Some lines in the entries contain the word "BOARD". Copy all of them.

__AVAILABLE RECORDS__

####

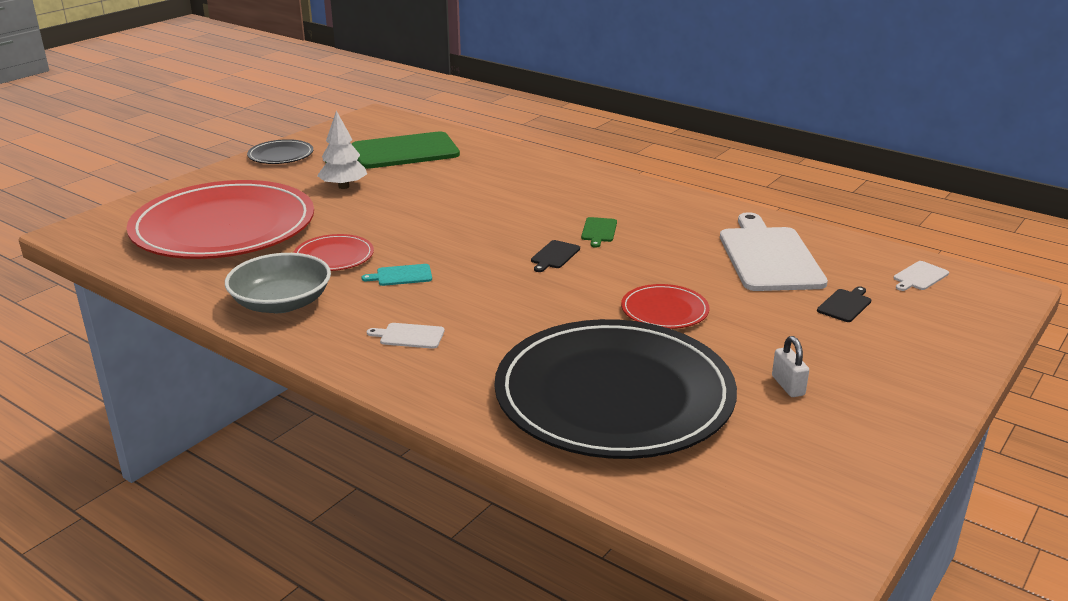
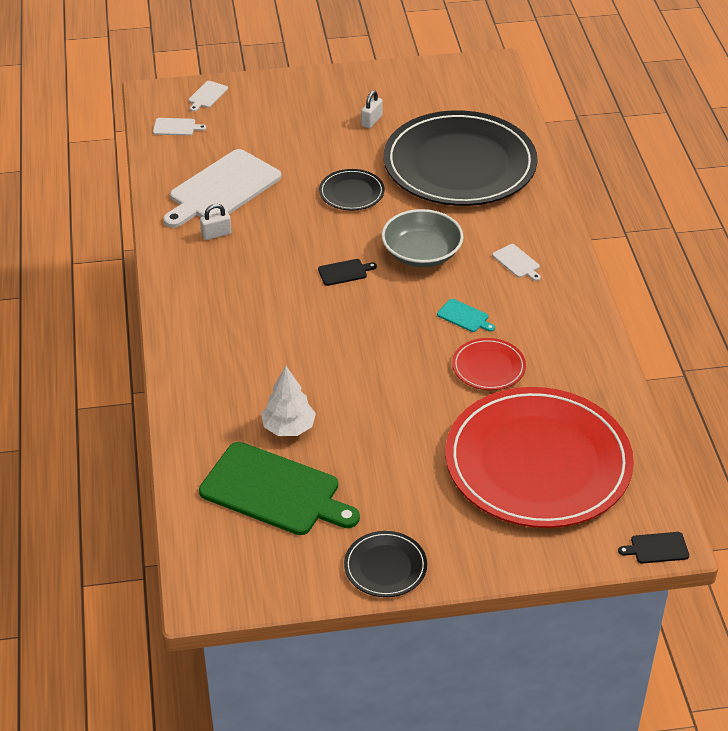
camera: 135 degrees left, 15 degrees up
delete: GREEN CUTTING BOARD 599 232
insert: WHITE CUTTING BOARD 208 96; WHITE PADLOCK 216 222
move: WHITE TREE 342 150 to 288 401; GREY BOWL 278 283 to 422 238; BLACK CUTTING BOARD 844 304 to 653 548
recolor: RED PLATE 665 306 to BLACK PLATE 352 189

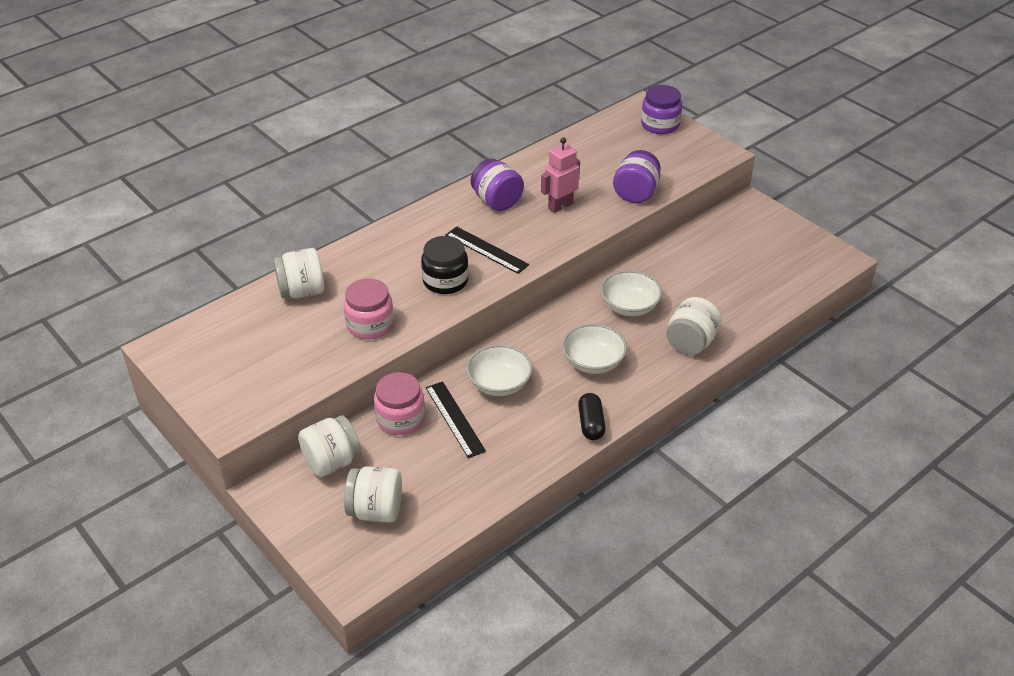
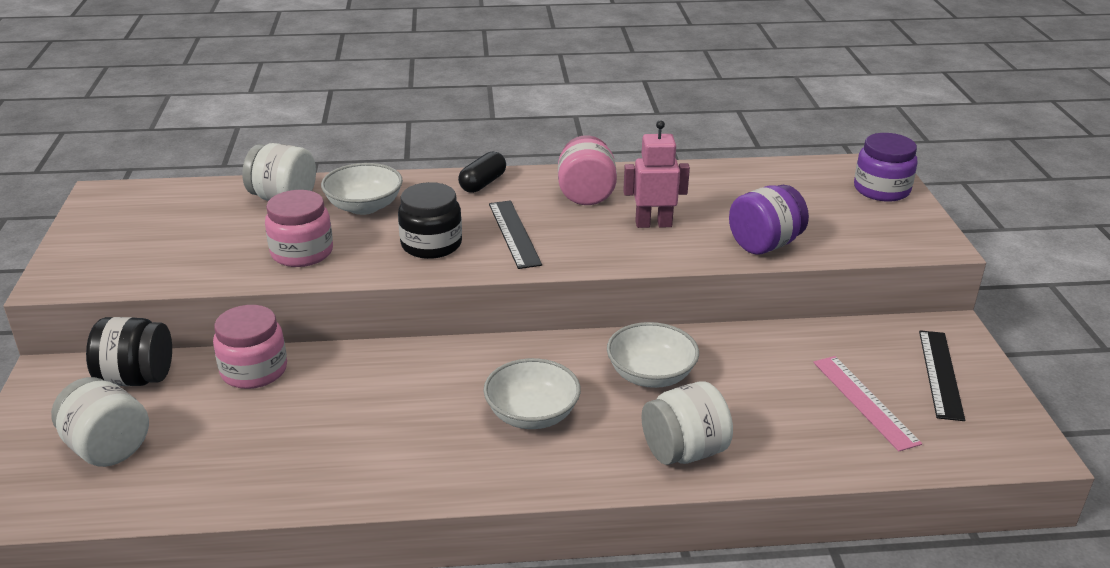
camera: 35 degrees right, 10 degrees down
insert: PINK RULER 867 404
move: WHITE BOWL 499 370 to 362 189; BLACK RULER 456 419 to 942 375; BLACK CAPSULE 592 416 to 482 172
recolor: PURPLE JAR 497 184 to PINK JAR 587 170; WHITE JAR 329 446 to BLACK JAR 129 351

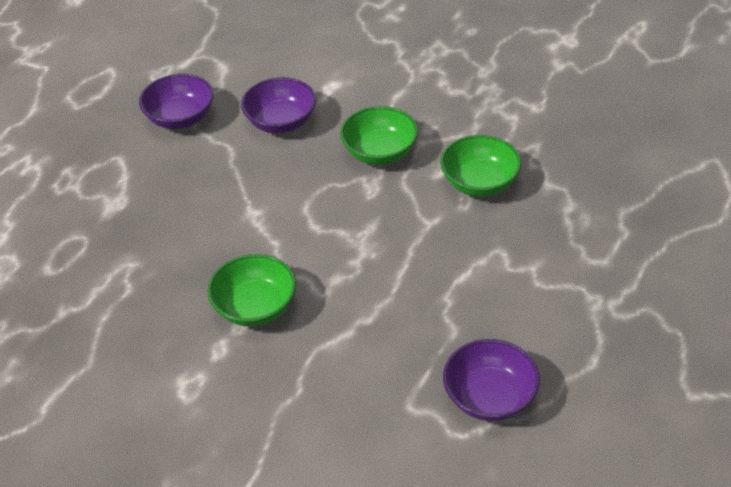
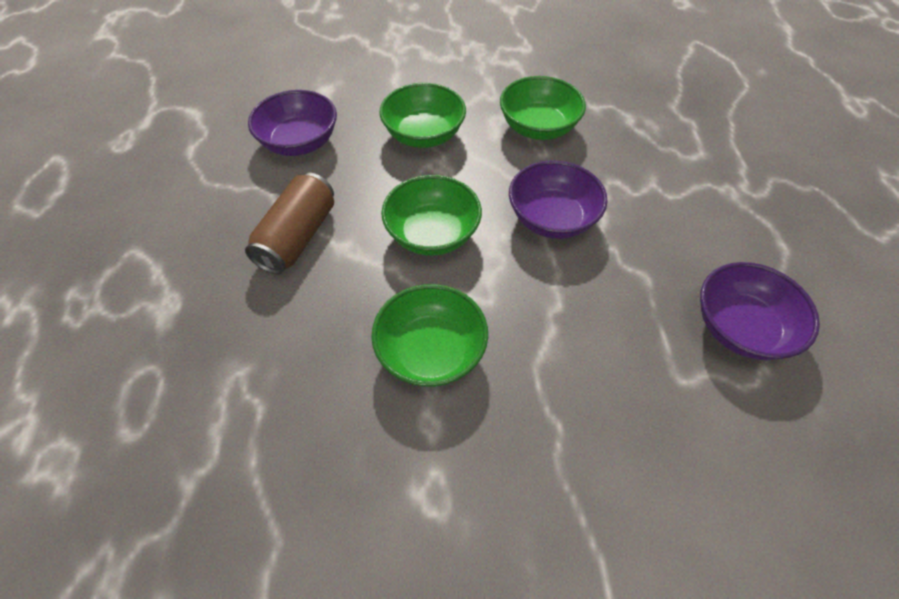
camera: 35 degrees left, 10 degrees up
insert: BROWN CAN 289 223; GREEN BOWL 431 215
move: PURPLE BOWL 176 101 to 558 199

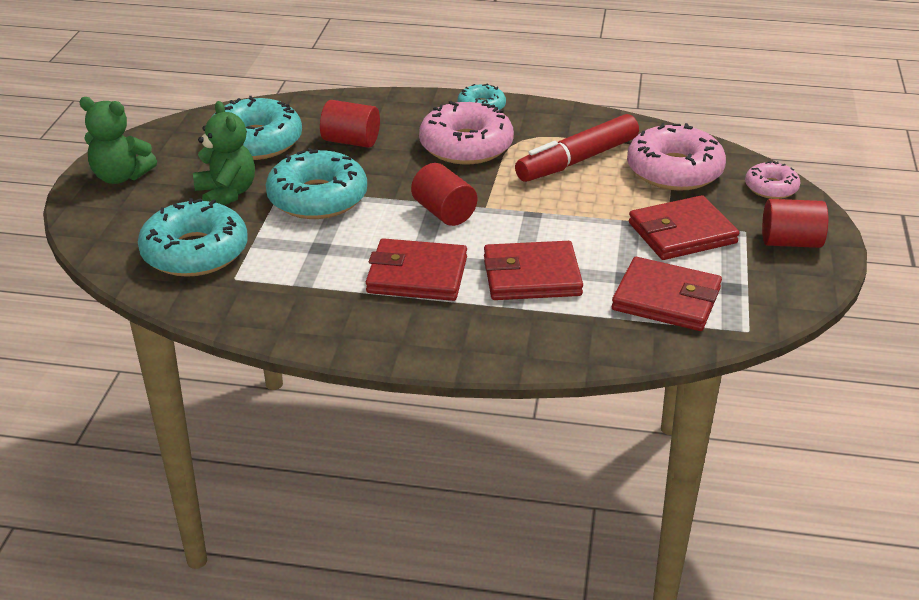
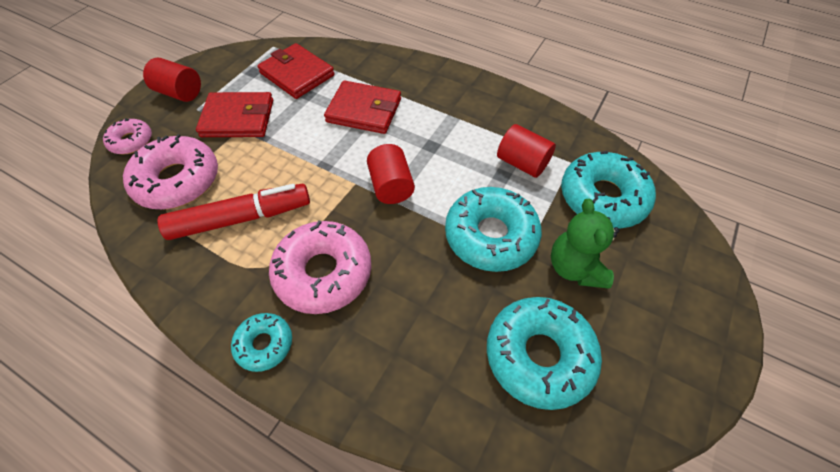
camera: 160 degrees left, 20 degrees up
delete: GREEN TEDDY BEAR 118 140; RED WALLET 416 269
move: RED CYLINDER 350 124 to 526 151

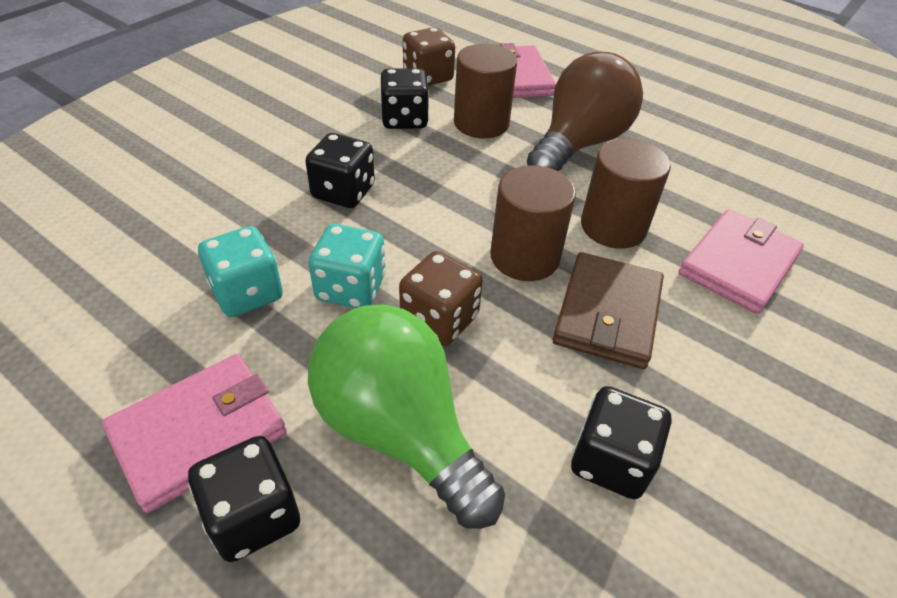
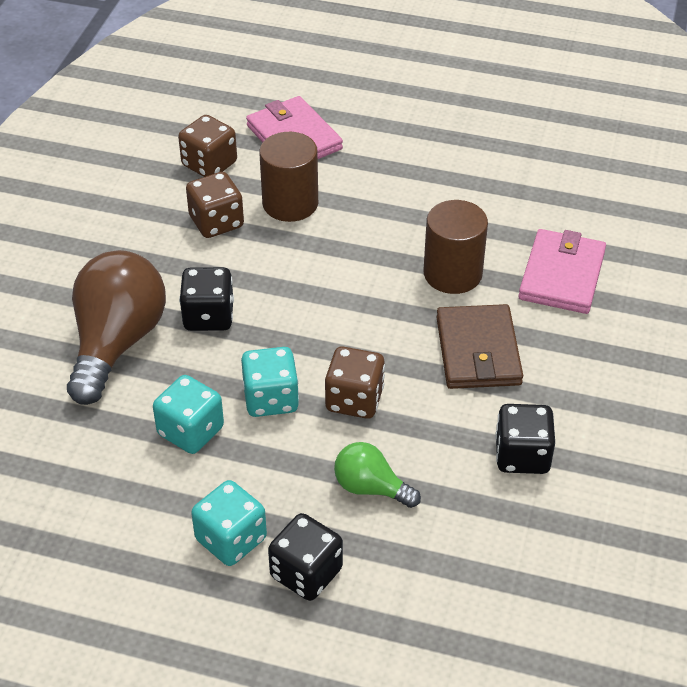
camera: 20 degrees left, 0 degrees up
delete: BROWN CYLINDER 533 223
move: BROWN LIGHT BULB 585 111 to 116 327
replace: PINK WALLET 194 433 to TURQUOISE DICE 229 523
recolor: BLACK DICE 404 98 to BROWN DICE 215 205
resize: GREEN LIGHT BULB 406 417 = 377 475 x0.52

####

__REPLY__
delete: GREEN CUTTING BOARD 599 232
insert: WHITE CUTTING BOARD 208 96; WHITE PADLOCK 216 222
move: WHITE TREE 342 150 to 288 401; GREY BOWL 278 283 to 422 238; BLACK CUTTING BOARD 844 304 to 653 548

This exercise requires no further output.